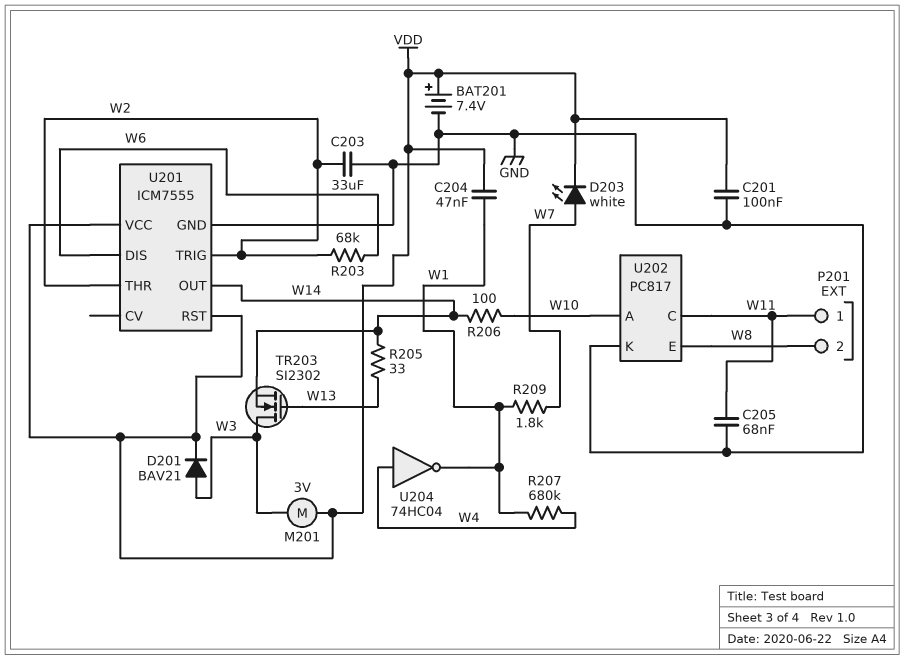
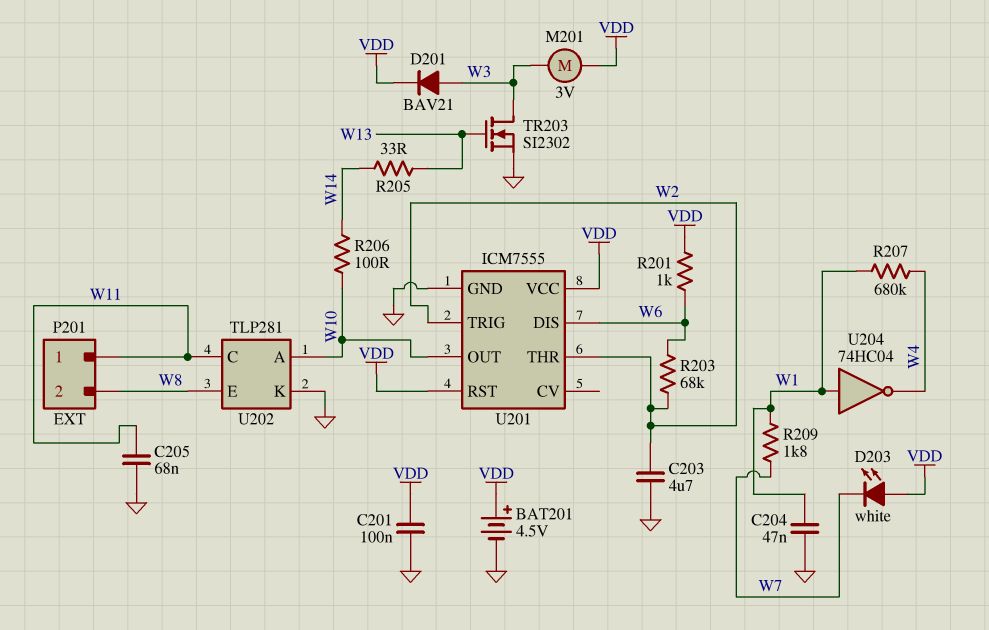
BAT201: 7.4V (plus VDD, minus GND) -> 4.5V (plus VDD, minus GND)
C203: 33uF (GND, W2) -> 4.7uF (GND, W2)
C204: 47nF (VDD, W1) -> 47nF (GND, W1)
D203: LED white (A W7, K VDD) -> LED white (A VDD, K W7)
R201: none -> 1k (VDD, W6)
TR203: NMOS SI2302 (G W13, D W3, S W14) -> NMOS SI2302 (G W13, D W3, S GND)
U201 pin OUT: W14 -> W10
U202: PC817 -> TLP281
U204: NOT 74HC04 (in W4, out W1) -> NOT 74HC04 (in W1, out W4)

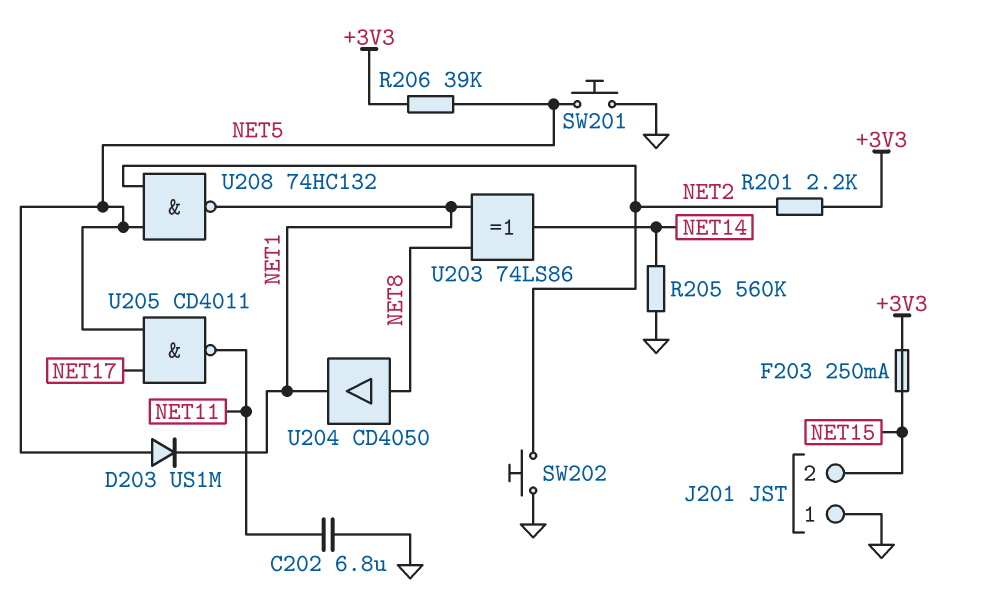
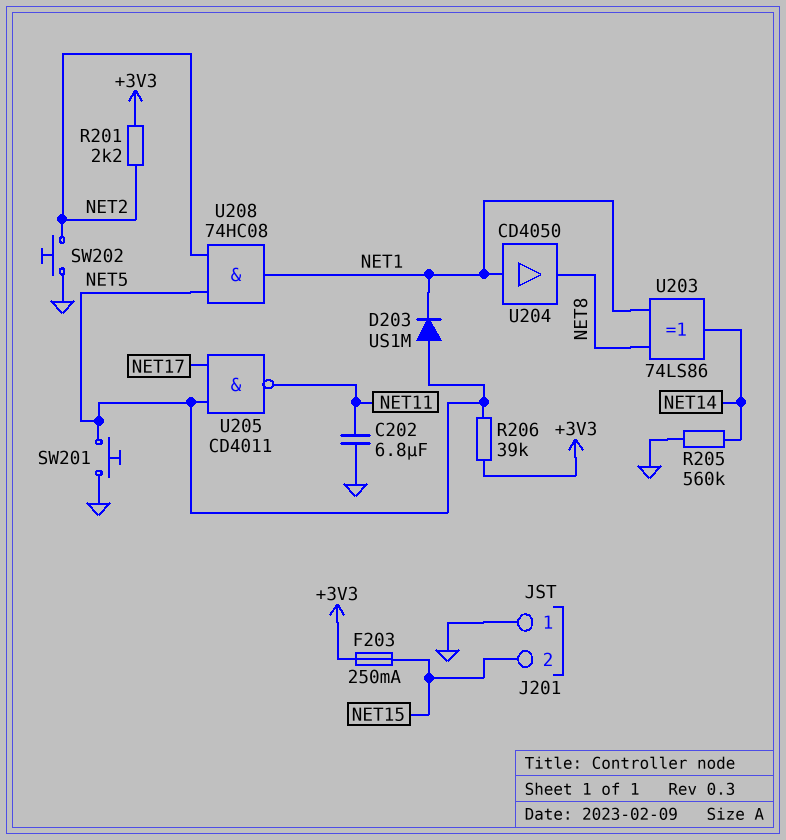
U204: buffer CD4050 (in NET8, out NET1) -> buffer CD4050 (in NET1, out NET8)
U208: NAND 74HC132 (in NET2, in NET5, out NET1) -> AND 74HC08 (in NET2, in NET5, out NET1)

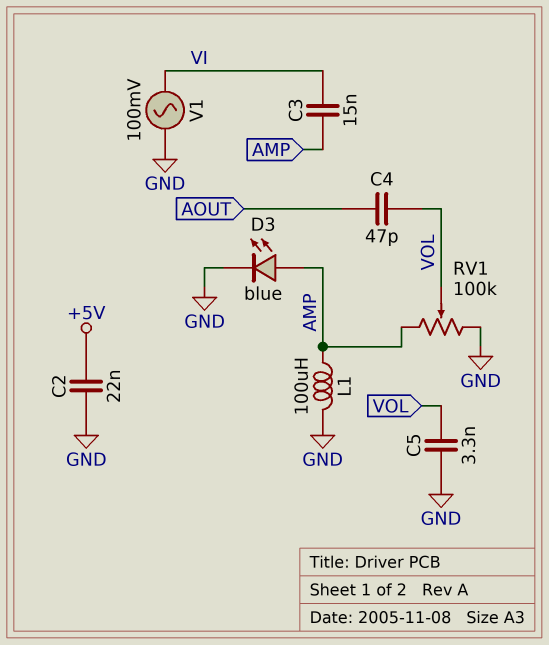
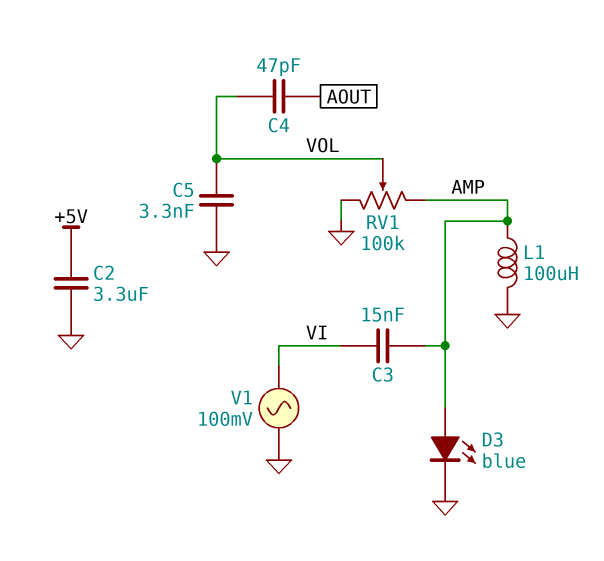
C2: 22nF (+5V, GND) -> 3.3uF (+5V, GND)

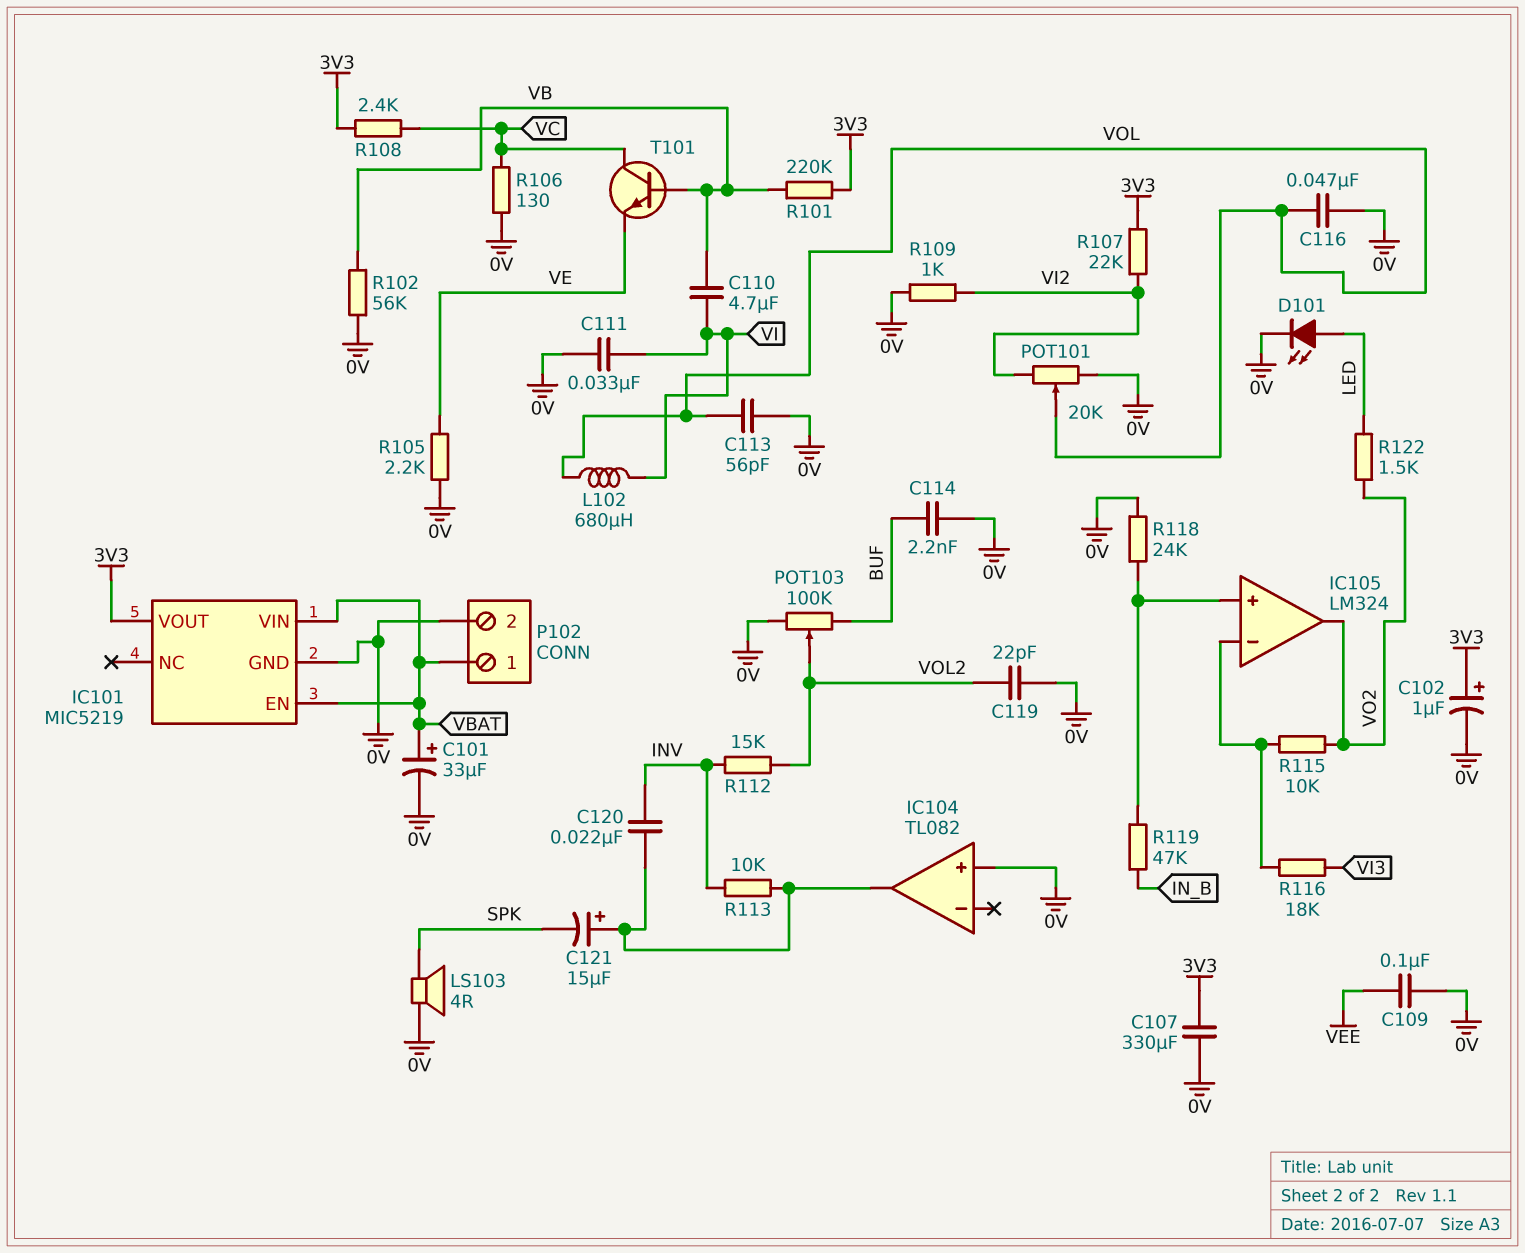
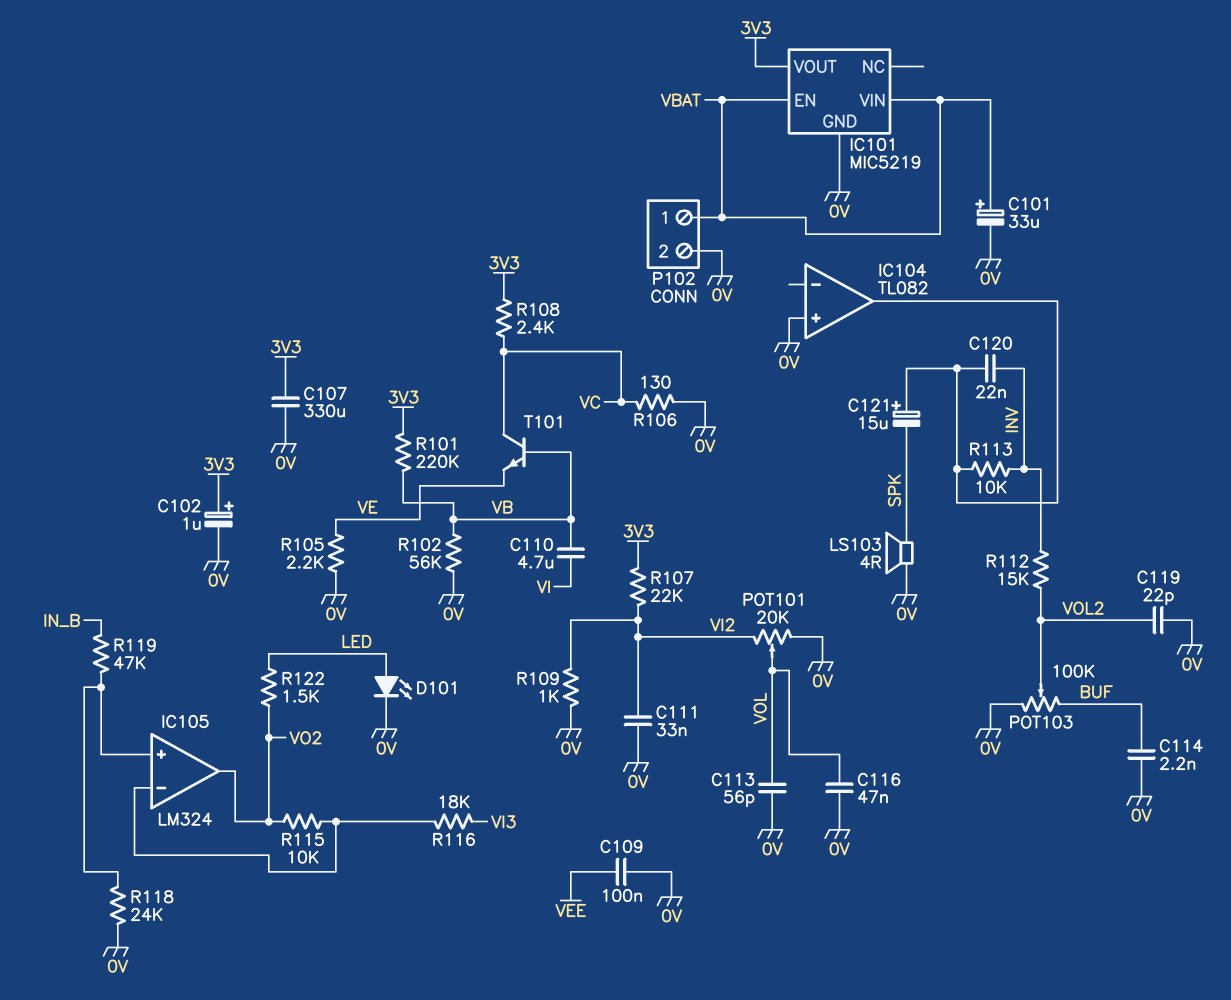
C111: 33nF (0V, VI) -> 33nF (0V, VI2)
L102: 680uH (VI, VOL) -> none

☆ ☆ ☆

In the answer, give only the lines from the one containing "U204: buffer CD4050" through the end of the records above, each reproduced exactly. Include no pictures.

- _Expected output_:
U204: buffer CD4050 (in NET8, out NET1) -> buffer CD4050 (in NET1, out NET8)
U208: NAND 74HC132 (in NET2, in NET5, out NET1) -> AND 74HC08 (in NET2, in NET5, out NET1)

C2: 22nF (+5V, GND) -> 3.3uF (+5V, GND)

C111: 33nF (0V, VI) -> 33nF (0V, VI2)
L102: 680uH (VI, VOL) -> none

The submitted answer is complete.